*Exercise prompt*.
Please print each entry below exactly as it stands, but without any pictures.

------------------------------------------------------------

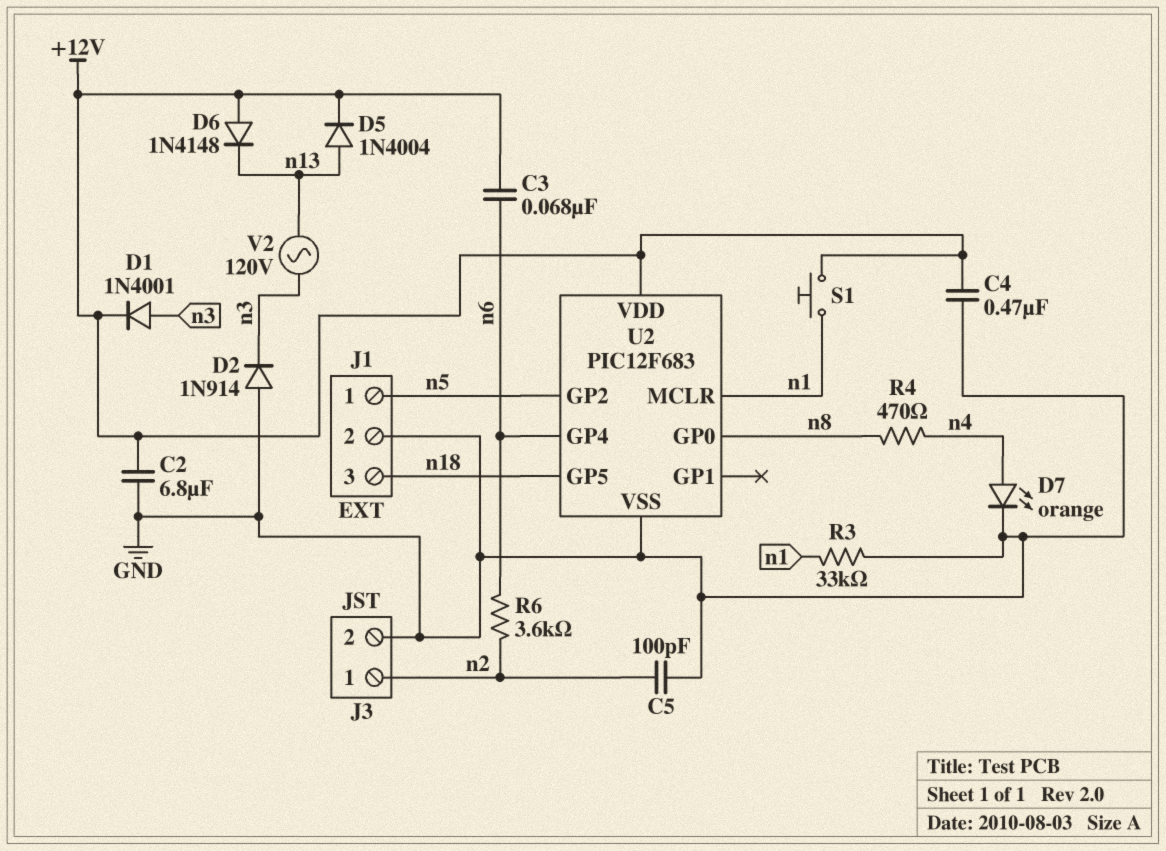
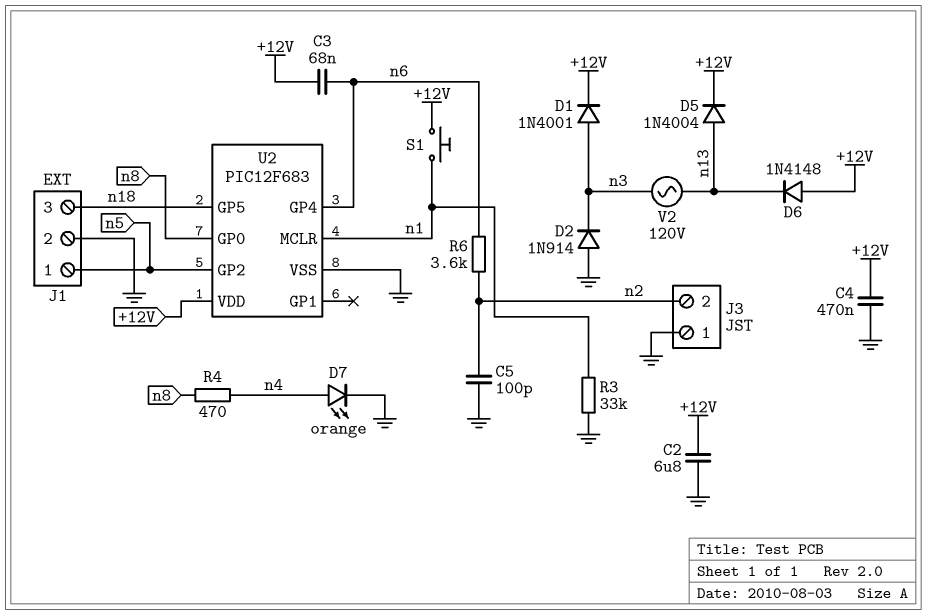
J3 pin 1: n2 -> GND
J3 pin 2: GND -> n2

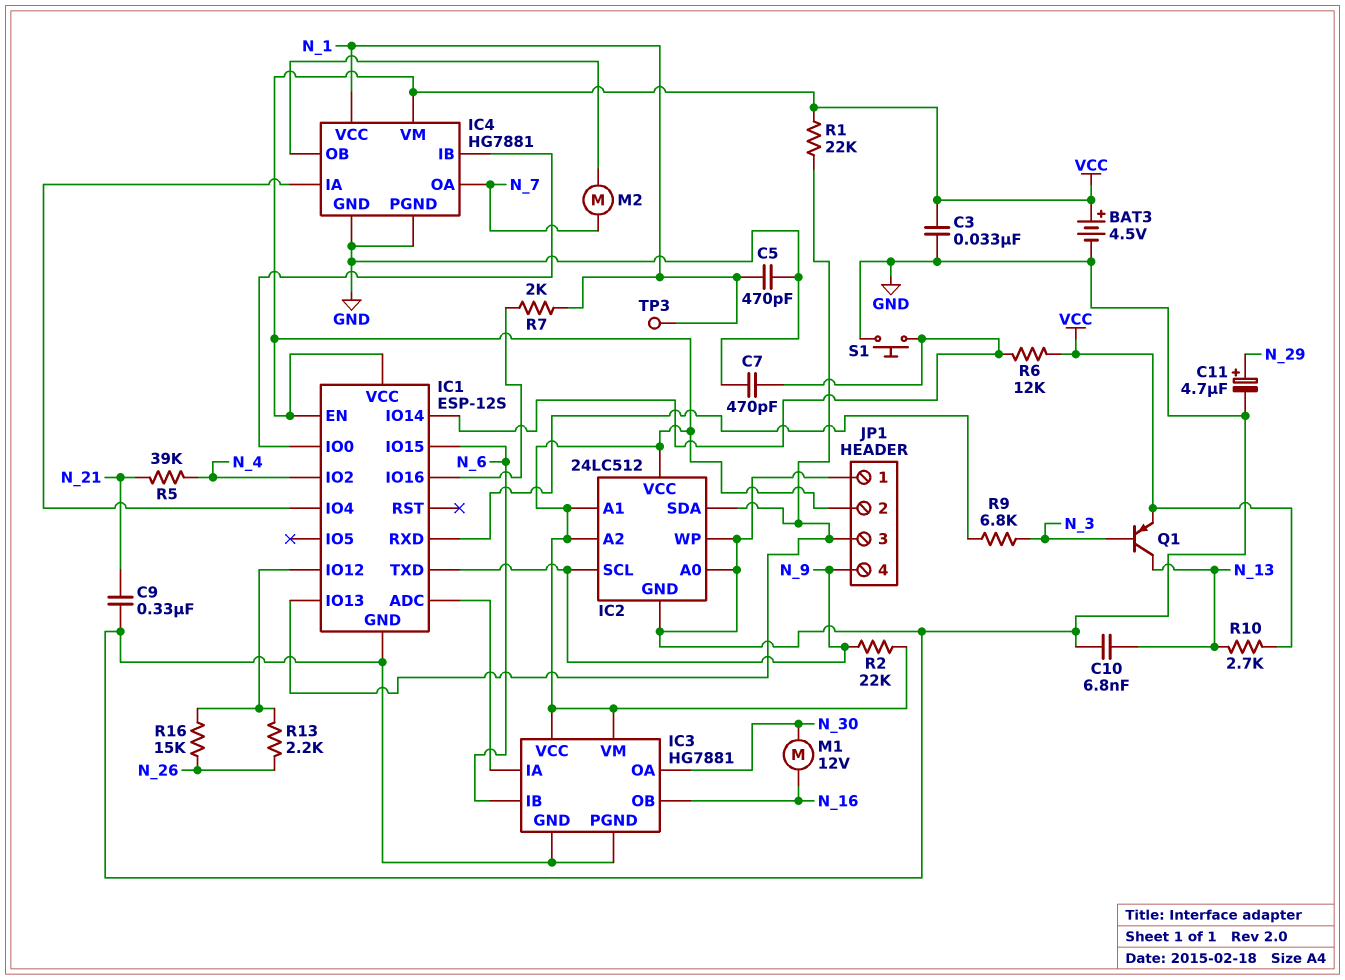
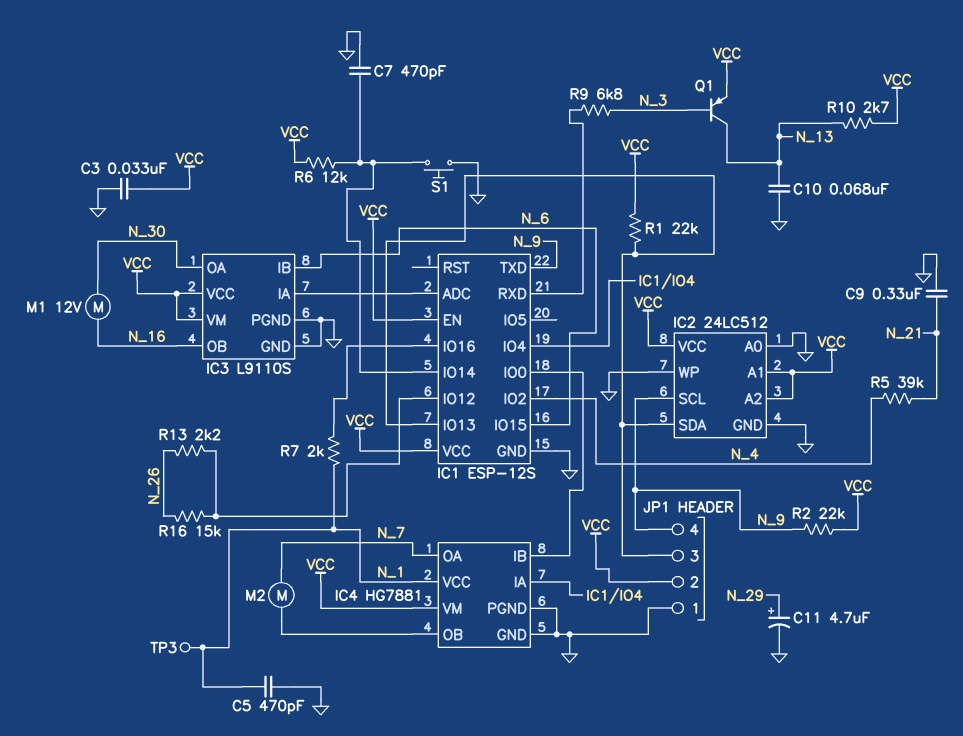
BAT3: 4.5V (plus VCC, minus GND) -> none
C10: 6.8nF (GND, N_13) -> 68nF (GND, N_13)
IC3: HG7881 -> L9110S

------------------------------------------------------------

*Answer to this task*.
J3 pin 1: n2 -> GND
J3 pin 2: GND -> n2

BAT3: 4.5V (plus VCC, minus GND) -> none
C10: 6.8nF (GND, N_13) -> 68nF (GND, N_13)
IC3: HG7881 -> L9110S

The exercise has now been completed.